Assignment:
Go line by line through the entries and show those that hold the string "trapezoid".

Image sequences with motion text

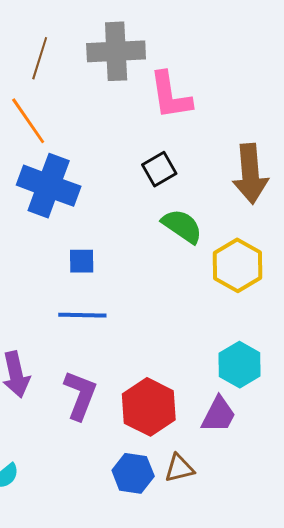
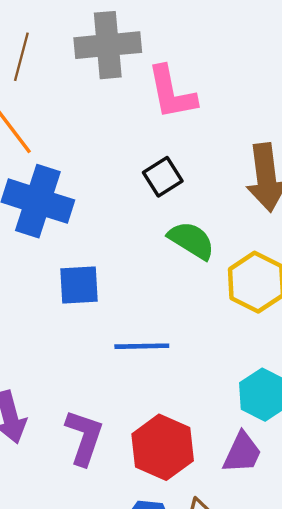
blue square: (82, 261) -> (79, 285), size x1.4
blue line: (82, 315) -> (142, 346), moved

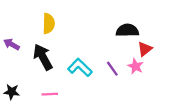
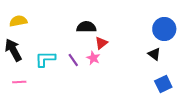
yellow semicircle: (49, 23) -> (18, 21), turned -102
cyan L-shape: (80, 67) -> (45, 59), turned -45

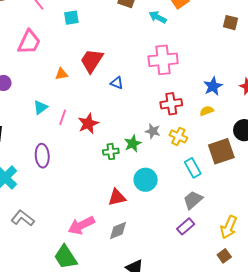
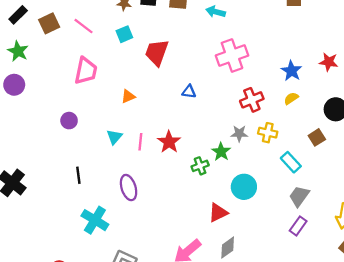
red trapezoid: (92, 61) -> (157, 52), moved
brown square: (221, 151) -> (317, 137), size x0.6

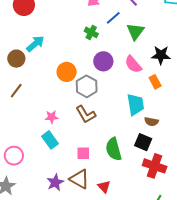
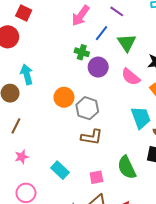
cyan arrow: (35, 44) -> (27, 74), turned -54
purple circle: (103, 61) -> (98, 67), moved
brown L-shape: (86, 114) -> (92, 137), turned -40
pink star: (52, 117) -> (22, 157), moved

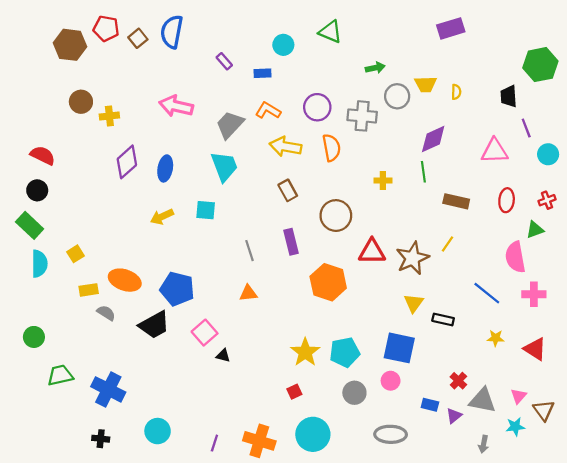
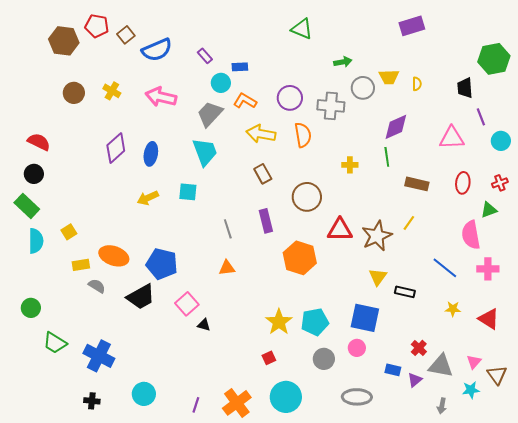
blue semicircle: (172, 32) -> (157, 50), moved, turned -124
cyan circle: (283, 45) -> (221, 83), moved
yellow cross: (109, 116) -> (112, 91), moved, turned 36
green trapezoid: (60, 375) -> (55, 343), turned -135
orange cross: (259, 441) -> (237, 403), turned 36

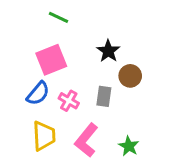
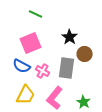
blue semicircle: (38, 93) -> (22, 66), turned 78
gray rectangle: (104, 96) -> (67, 68), size x1.5
yellow trapezoid: (44, 136) -> (26, 95), turned 30

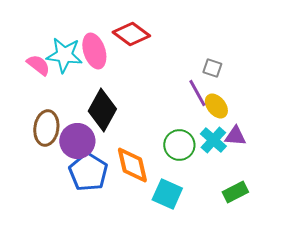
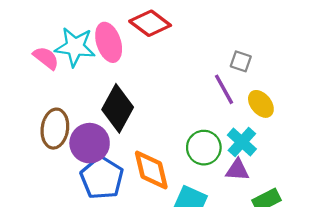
yellow ellipse: (216, 106) -> (261, 104), moved
purple triangle: (235, 136) -> (237, 170), moved

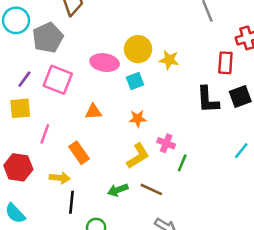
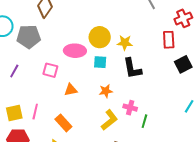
gray pentagon: (48, 38) -> (29, 37), turned 30
pink square: (58, 80) -> (50, 70), moved, size x0.7
cyan square: (135, 81) -> (100, 62), turned 32
black L-shape: (208, 100) -> (132, 68), moved
yellow square: (20, 108) -> (14, 113), moved

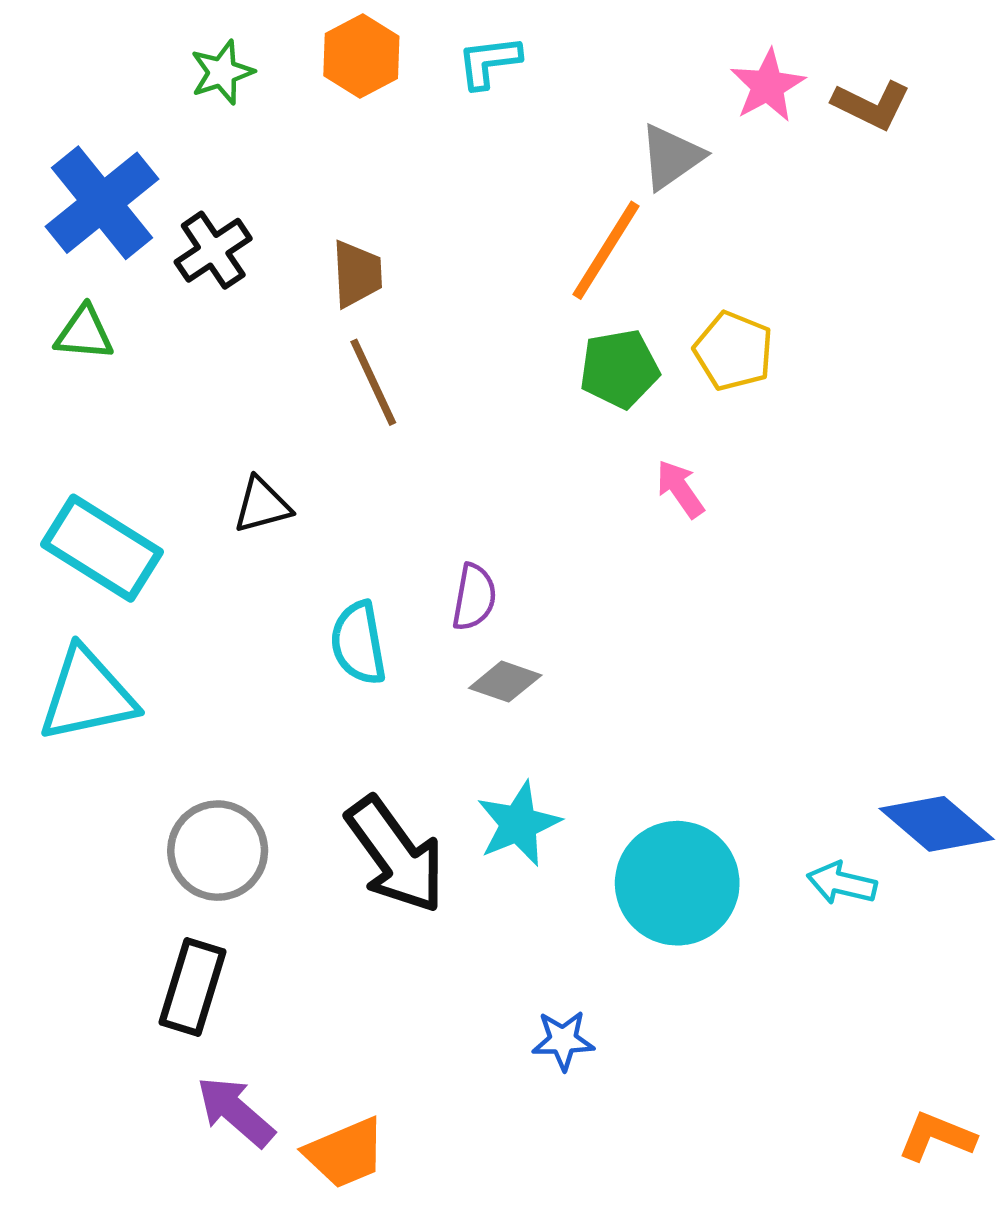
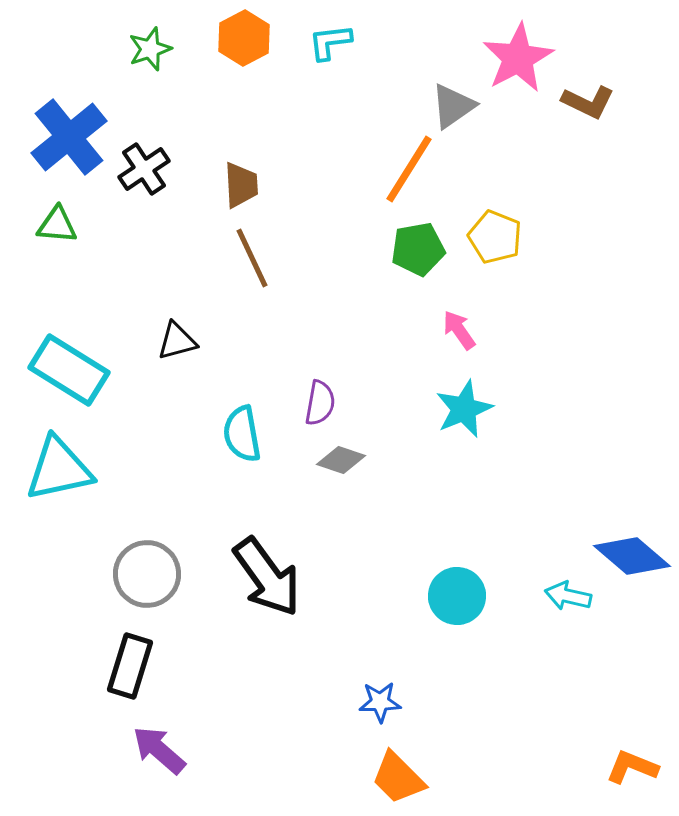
pink star: (768, 86) -> (518, 58), size x1.4
brown L-shape: (871, 105) -> (588, 102), moved
cyan star: (519, 824) -> (464, 409), moved
cyan circle: (677, 883) -> (457, 596), size x0.7
orange trapezoid: (345, 1153) -> (398, 778), moved, turned 68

Response to the exercise:
red trapezoid: (92, 61) -> (157, 52), moved
green trapezoid: (60, 375) -> (55, 343), turned -135
yellow trapezoid: (44, 136) -> (26, 95), turned 30
orange trapezoid: (345, 1153) -> (398, 778), moved, turned 68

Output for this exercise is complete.